[Revision comparison data]
**********

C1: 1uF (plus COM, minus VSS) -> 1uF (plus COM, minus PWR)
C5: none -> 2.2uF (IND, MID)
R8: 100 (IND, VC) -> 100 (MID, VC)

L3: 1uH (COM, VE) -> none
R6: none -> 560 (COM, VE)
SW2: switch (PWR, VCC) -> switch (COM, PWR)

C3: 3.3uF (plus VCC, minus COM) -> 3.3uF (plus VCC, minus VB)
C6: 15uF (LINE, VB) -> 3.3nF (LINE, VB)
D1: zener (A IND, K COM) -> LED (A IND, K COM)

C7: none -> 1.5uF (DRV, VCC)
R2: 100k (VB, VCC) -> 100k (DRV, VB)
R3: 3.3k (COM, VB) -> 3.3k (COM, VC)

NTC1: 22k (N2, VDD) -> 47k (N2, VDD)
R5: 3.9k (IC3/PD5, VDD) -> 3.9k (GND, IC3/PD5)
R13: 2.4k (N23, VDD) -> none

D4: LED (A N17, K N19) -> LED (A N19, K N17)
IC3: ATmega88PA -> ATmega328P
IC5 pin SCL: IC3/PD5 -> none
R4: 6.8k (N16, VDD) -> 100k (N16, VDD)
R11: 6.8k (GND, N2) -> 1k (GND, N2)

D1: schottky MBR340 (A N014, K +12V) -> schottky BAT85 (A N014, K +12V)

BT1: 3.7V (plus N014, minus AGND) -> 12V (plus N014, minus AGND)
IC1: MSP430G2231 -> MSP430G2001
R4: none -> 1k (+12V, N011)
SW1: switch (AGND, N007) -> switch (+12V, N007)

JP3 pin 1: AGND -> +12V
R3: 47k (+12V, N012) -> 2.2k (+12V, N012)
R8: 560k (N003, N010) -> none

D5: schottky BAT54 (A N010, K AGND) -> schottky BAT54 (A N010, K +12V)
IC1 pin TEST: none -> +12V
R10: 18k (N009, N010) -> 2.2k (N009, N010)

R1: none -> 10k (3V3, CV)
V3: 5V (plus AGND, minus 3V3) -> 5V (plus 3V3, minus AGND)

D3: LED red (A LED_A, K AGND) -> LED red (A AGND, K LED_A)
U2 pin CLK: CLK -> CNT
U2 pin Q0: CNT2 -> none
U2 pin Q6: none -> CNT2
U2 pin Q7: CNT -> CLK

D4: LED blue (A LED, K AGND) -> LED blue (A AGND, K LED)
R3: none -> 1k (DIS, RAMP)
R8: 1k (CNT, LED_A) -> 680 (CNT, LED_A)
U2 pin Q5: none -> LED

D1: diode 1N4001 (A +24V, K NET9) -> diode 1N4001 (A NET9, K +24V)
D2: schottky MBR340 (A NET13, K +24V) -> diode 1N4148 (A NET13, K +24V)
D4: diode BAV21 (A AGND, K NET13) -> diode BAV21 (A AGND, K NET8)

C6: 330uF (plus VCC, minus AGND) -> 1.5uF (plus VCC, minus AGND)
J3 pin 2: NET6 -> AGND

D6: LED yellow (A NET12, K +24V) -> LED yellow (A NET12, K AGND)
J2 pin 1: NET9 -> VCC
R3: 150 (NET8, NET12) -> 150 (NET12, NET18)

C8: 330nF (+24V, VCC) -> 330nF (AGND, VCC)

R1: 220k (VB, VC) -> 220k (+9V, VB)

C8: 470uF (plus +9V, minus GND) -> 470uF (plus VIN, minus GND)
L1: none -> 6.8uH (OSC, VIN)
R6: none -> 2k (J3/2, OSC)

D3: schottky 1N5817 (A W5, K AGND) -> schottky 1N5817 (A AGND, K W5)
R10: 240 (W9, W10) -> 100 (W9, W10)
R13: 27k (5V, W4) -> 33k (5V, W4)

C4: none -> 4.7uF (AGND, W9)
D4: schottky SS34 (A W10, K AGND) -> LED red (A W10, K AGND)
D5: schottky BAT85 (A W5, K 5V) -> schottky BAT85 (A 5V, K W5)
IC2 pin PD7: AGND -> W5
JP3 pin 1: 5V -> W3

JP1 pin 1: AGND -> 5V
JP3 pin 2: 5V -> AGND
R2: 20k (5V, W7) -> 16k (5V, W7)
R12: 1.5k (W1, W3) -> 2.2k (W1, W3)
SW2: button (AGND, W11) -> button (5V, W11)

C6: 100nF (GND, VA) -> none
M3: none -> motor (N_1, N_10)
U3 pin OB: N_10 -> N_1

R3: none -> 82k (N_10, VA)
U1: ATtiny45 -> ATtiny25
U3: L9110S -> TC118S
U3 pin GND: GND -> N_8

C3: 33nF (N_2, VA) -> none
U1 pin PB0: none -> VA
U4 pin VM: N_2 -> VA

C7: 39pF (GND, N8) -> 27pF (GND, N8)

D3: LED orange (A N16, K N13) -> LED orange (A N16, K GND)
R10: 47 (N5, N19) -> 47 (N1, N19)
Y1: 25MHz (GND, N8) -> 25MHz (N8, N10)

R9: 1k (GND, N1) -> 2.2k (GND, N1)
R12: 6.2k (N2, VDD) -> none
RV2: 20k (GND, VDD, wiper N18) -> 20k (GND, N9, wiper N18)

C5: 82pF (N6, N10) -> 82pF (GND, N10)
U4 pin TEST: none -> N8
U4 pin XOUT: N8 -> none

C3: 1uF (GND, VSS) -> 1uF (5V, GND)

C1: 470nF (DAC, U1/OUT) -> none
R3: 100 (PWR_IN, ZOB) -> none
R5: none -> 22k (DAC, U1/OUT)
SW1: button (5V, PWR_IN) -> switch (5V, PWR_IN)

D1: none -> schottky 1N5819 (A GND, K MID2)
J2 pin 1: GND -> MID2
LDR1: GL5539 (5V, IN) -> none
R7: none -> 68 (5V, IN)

**********

** Task brief **
Output all of the data exactly.

** Finished task **
C1: 1uF (plus COM, minus VSS) -> 1uF (plus COM, minus PWR)
C5: none -> 2.2uF (IND, MID)
R8: 100 (IND, VC) -> 100 (MID, VC)

L3: 1uH (COM, VE) -> none
R6: none -> 560 (COM, VE)
SW2: switch (PWR, VCC) -> switch (COM, PWR)

C3: 3.3uF (plus VCC, minus COM) -> 3.3uF (plus VCC, minus VB)
C6: 15uF (LINE, VB) -> 3.3nF (LINE, VB)
D1: zener (A IND, K COM) -> LED (A IND, K COM)

C7: none -> 1.5uF (DRV, VCC)
R2: 100k (VB, VCC) -> 100k (DRV, VB)
R3: 3.3k (COM, VB) -> 3.3k (COM, VC)

NTC1: 22k (N2, VDD) -> 47k (N2, VDD)
R5: 3.9k (IC3/PD5, VDD) -> 3.9k (GND, IC3/PD5)
R13: 2.4k (N23, VDD) -> none

D4: LED (A N17, K N19) -> LED (A N19, K N17)
IC3: ATmega88PA -> ATmega328P
IC5 pin SCL: IC3/PD5 -> none
R4: 6.8k (N16, VDD) -> 100k (N16, VDD)
R11: 6.8k (GND, N2) -> 1k (GND, N2)

D1: schottky MBR340 (A N014, K +12V) -> schottky BAT85 (A N014, K +12V)

BT1: 3.7V (plus N014, minus AGND) -> 12V (plus N014, minus AGND)
IC1: MSP430G2231 -> MSP430G2001
R4: none -> 1k (+12V, N011)
SW1: switch (AGND, N007) -> switch (+12V, N007)

JP3 pin 1: AGND -> +12V
R3: 47k (+12V, N012) -> 2.2k (+12V, N012)
R8: 560k (N003, N010) -> none

D5: schottky BAT54 (A N010, K AGND) -> schottky BAT54 (A N010, K +12V)
IC1 pin TEST: none -> +12V
R10: 18k (N009, N010) -> 2.2k (N009, N010)

R1: none -> 10k (3V3, CV)
V3: 5V (plus AGND, minus 3V3) -> 5V (plus 3V3, minus AGND)

D3: LED red (A LED_A, K AGND) -> LED red (A AGND, K LED_A)
U2 pin CLK: CLK -> CNT
U2 pin Q0: CNT2 -> none
U2 pin Q6: none -> CNT2
U2 pin Q7: CNT -> CLK

D4: LED blue (A LED, K AGND) -> LED blue (A AGND, K LED)
R3: none -> 1k (DIS, RAMP)
R8: 1k (CNT, LED_A) -> 680 (CNT, LED_A)
U2 pin Q5: none -> LED

D1: diode 1N4001 (A +24V, K NET9) -> diode 1N4001 (A NET9, K +24V)
D2: schottky MBR340 (A NET13, K +24V) -> diode 1N4148 (A NET13, K +24V)
D4: diode BAV21 (A AGND, K NET13) -> diode BAV21 (A AGND, K NET8)

C6: 330uF (plus VCC, minus AGND) -> 1.5uF (plus VCC, minus AGND)
J3 pin 2: NET6 -> AGND

D6: LED yellow (A NET12, K +24V) -> LED yellow (A NET12, K AGND)
J2 pin 1: NET9 -> VCC
R3: 150 (NET8, NET12) -> 150 (NET12, NET18)

C8: 330nF (+24V, VCC) -> 330nF (AGND, VCC)

R1: 220k (VB, VC) -> 220k (+9V, VB)

C8: 470uF (plus +9V, minus GND) -> 470uF (plus VIN, minus GND)
L1: none -> 6.8uH (OSC, VIN)
R6: none -> 2k (J3/2, OSC)

D3: schottky 1N5817 (A W5, K AGND) -> schottky 1N5817 (A AGND, K W5)
R10: 240 (W9, W10) -> 100 (W9, W10)
R13: 27k (5V, W4) -> 33k (5V, W4)

C4: none -> 4.7uF (AGND, W9)
D4: schottky SS34 (A W10, K AGND) -> LED red (A W10, K AGND)
D5: schottky BAT85 (A W5, K 5V) -> schottky BAT85 (A 5V, K W5)
IC2 pin PD7: AGND -> W5
JP3 pin 1: 5V -> W3

JP1 pin 1: AGND -> 5V
JP3 pin 2: 5V -> AGND
R2: 20k (5V, W7) -> 16k (5V, W7)
R12: 1.5k (W1, W3) -> 2.2k (W1, W3)
SW2: button (AGND, W11) -> button (5V, W11)

C6: 100nF (GND, VA) -> none
M3: none -> motor (N_1, N_10)
U3 pin OB: N_10 -> N_1

R3: none -> 82k (N_10, VA)
U1: ATtiny45 -> ATtiny25
U3: L9110S -> TC118S
U3 pin GND: GND -> N_8

C3: 33nF (N_2, VA) -> none
U1 pin PB0: none -> VA
U4 pin VM: N_2 -> VA

C7: 39pF (GND, N8) -> 27pF (GND, N8)

D3: LED orange (A N16, K N13) -> LED orange (A N16, K GND)
R10: 47 (N5, N19) -> 47 (N1, N19)
Y1: 25MHz (GND, N8) -> 25MHz (N8, N10)

R9: 1k (GND, N1) -> 2.2k (GND, N1)
R12: 6.2k (N2, VDD) -> none
RV2: 20k (GND, VDD, wiper N18) -> 20k (GND, N9, wiper N18)

C5: 82pF (N6, N10) -> 82pF (GND, N10)
U4 pin TEST: none -> N8
U4 pin XOUT: N8 -> none

C3: 1uF (GND, VSS) -> 1uF (5V, GND)

C1: 470nF (DAC, U1/OUT) -> none
R3: 100 (PWR_IN, ZOB) -> none
R5: none -> 22k (DAC, U1/OUT)
SW1: button (5V, PWR_IN) -> switch (5V, PWR_IN)

D1: none -> schottky 1N5819 (A GND, K MID2)
J2 pin 1: GND -> MID2
LDR1: GL5539 (5V, IN) -> none
R7: none -> 68 (5V, IN)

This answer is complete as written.